> **Work request**: All that should be output is the block of lines below from the line with "(368, 124) = (162, 413): brown" to the line with "(846, 236) = (435, 111): none -> red capsule", both included, exactly as written.

> **Data section**:
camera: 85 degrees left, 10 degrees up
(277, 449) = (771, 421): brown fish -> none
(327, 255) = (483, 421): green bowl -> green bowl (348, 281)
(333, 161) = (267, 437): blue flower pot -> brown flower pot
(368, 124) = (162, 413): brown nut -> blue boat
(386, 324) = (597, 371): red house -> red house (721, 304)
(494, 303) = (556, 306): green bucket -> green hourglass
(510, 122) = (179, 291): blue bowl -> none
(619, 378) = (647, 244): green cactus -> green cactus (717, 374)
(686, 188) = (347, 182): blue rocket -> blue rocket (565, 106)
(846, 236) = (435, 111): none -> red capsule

---

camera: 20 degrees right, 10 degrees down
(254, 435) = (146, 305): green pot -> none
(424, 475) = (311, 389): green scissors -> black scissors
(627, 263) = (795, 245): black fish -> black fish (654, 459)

> **Reply**:
(368, 124) = (162, 413): brown nut -> blue boat
(386, 324) = (597, 371): red house -> red house (721, 304)
(494, 303) = (556, 306): green bucket -> green hourglass
(510, 122) = (179, 291): blue bowl -> none
(619, 378) = (647, 244): green cactus -> green cactus (717, 374)
(686, 188) = (347, 182): blue rocket -> blue rocket (565, 106)
(846, 236) = (435, 111): none -> red capsule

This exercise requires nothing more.